## Records provided
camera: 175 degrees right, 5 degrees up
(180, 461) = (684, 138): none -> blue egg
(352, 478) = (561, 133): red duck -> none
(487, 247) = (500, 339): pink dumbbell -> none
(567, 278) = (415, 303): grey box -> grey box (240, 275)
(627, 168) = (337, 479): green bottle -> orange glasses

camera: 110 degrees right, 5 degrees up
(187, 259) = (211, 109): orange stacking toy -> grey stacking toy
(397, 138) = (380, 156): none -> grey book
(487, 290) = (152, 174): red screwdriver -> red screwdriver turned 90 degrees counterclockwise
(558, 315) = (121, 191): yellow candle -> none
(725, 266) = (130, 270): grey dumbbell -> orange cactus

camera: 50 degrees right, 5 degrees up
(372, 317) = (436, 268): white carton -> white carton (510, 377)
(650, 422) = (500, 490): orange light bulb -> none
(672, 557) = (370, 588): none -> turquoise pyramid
--
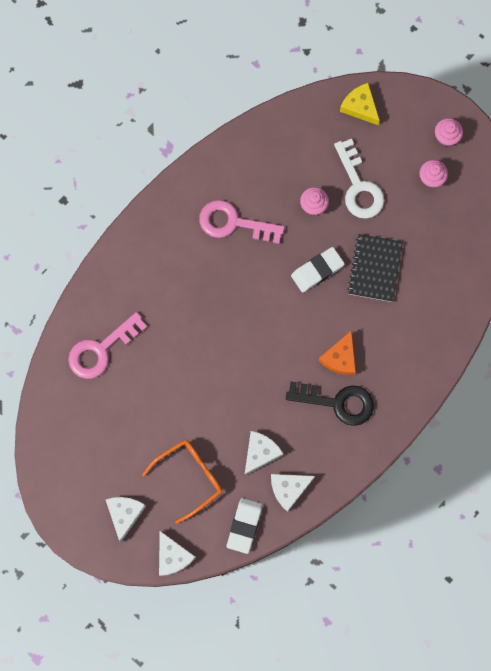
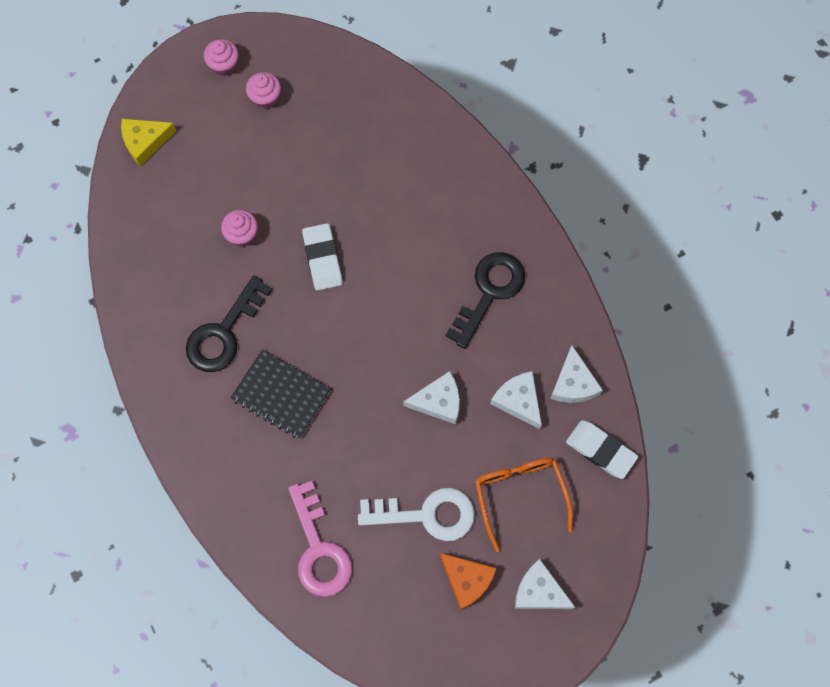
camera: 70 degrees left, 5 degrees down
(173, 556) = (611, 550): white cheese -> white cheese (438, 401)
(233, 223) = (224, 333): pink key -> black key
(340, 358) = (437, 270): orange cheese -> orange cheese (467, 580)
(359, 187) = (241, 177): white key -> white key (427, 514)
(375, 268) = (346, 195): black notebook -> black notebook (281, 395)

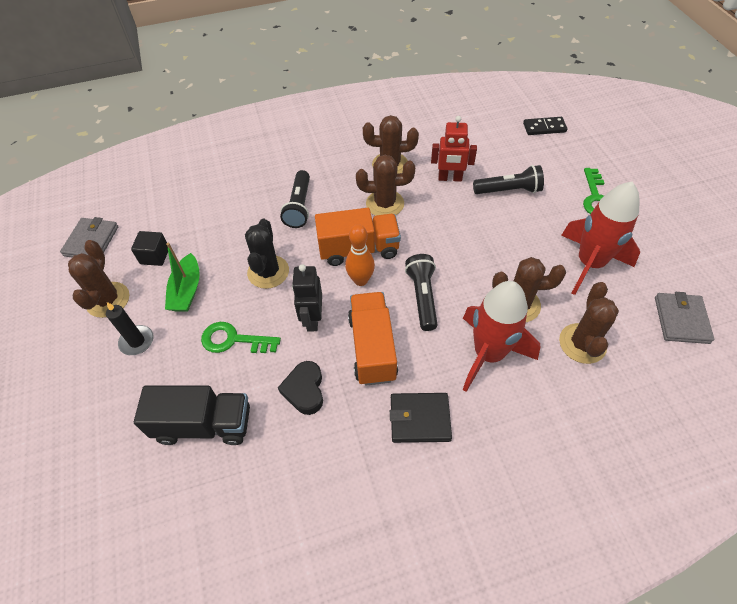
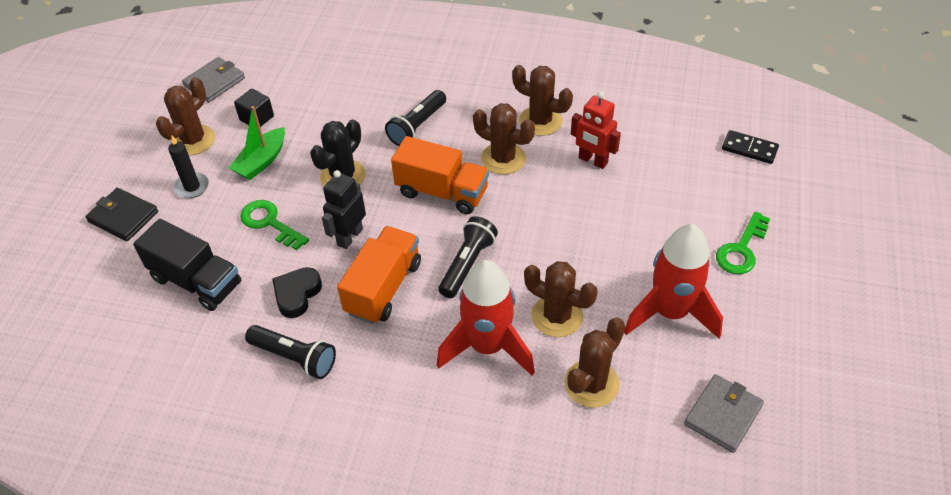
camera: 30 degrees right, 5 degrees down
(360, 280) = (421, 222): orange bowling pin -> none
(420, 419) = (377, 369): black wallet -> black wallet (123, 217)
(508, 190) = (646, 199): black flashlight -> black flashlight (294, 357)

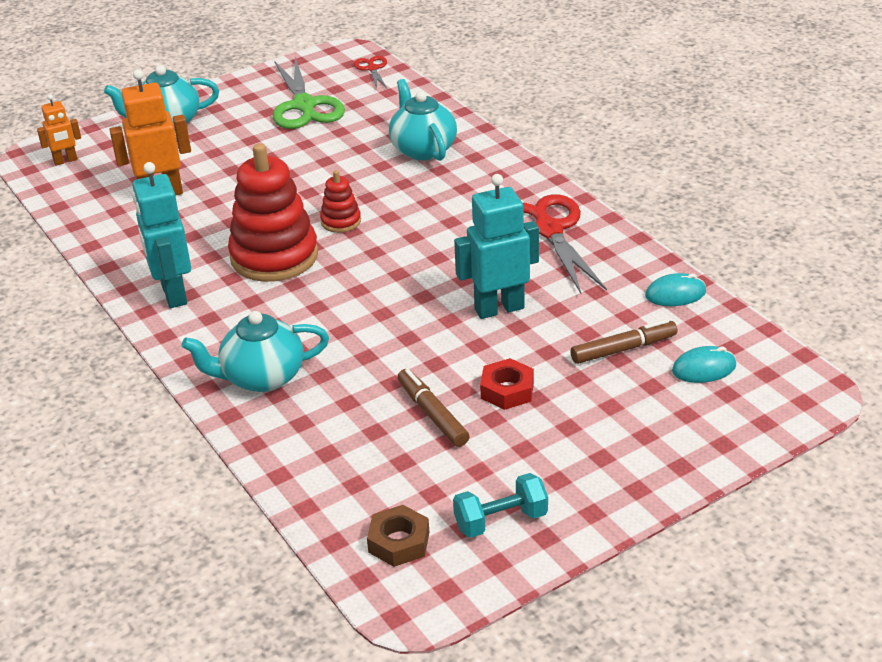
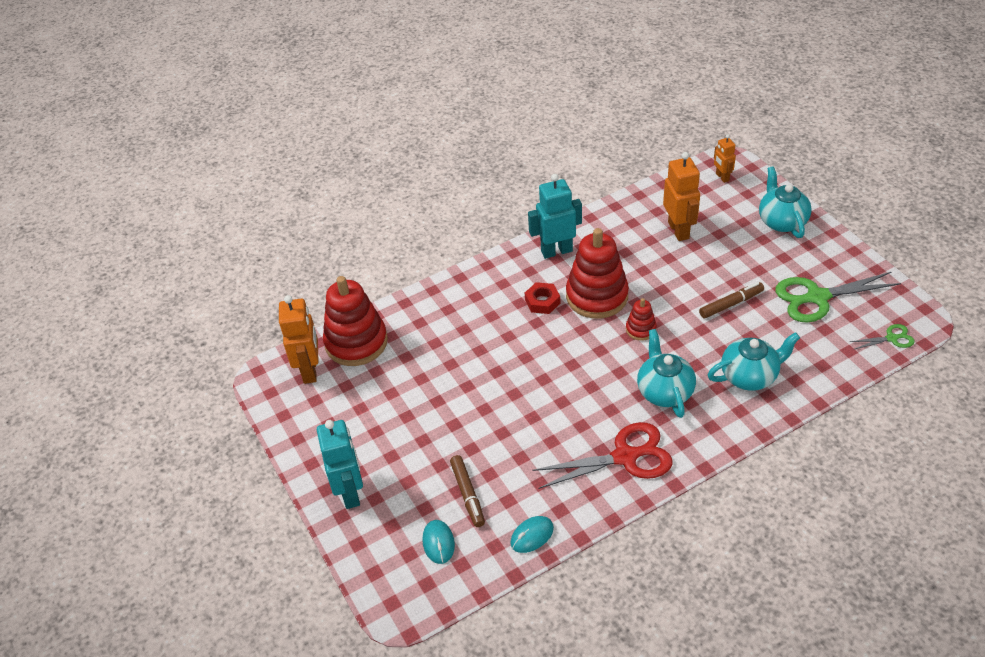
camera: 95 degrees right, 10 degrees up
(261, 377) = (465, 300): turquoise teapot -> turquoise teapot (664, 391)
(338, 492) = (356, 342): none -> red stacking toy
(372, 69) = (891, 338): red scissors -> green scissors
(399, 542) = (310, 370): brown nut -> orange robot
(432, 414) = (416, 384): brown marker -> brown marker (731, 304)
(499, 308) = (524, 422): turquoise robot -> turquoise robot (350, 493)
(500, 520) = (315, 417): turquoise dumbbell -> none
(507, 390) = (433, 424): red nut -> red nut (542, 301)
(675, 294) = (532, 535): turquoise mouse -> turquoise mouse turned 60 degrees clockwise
* * *
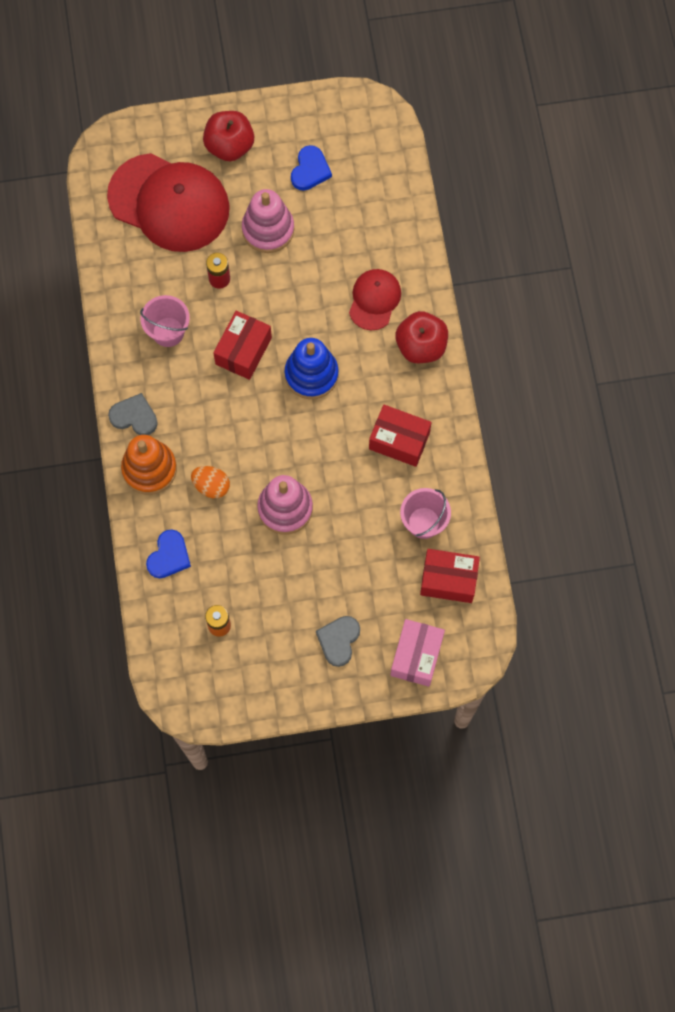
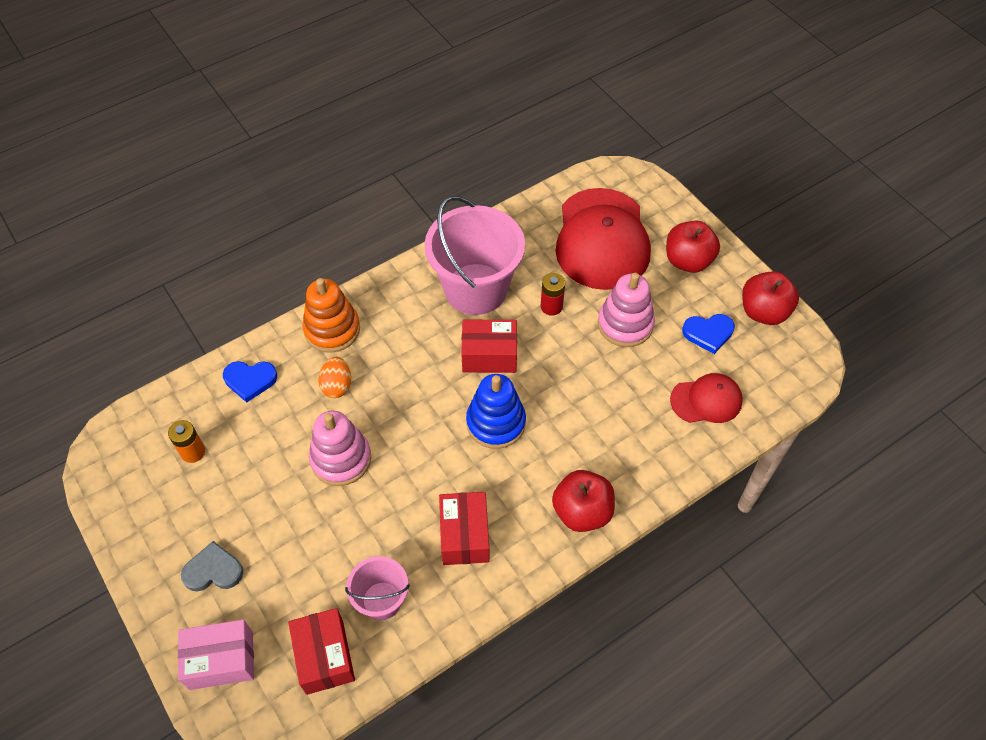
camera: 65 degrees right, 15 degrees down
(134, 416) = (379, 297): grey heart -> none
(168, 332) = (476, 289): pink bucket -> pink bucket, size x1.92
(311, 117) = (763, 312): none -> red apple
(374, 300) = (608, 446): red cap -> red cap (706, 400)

## Problem statement
Report every line from the material above that mentions the word "pink".

## Solution to this task
(487, 247) = (500, 339): pink dumbbell -> none
(233, 223) = (224, 333): pink key -> black key
(168, 332) = (476, 289): pink bucket -> pink bucket, size x1.92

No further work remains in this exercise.